### To do
Return every line from the records below with the string "DGND".

### Entries provided

╭──

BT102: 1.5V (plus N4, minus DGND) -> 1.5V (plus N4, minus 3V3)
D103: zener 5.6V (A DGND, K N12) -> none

╰──
╭──

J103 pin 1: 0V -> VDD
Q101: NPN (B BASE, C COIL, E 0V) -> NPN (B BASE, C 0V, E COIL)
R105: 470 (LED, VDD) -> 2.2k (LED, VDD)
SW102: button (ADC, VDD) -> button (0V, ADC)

╰──

### Result for this exercise
BT102: 1.5V (plus N4, minus DGND) -> 1.5V (plus N4, minus 3V3)
D103: zener 5.6V (A DGND, K N12) -> none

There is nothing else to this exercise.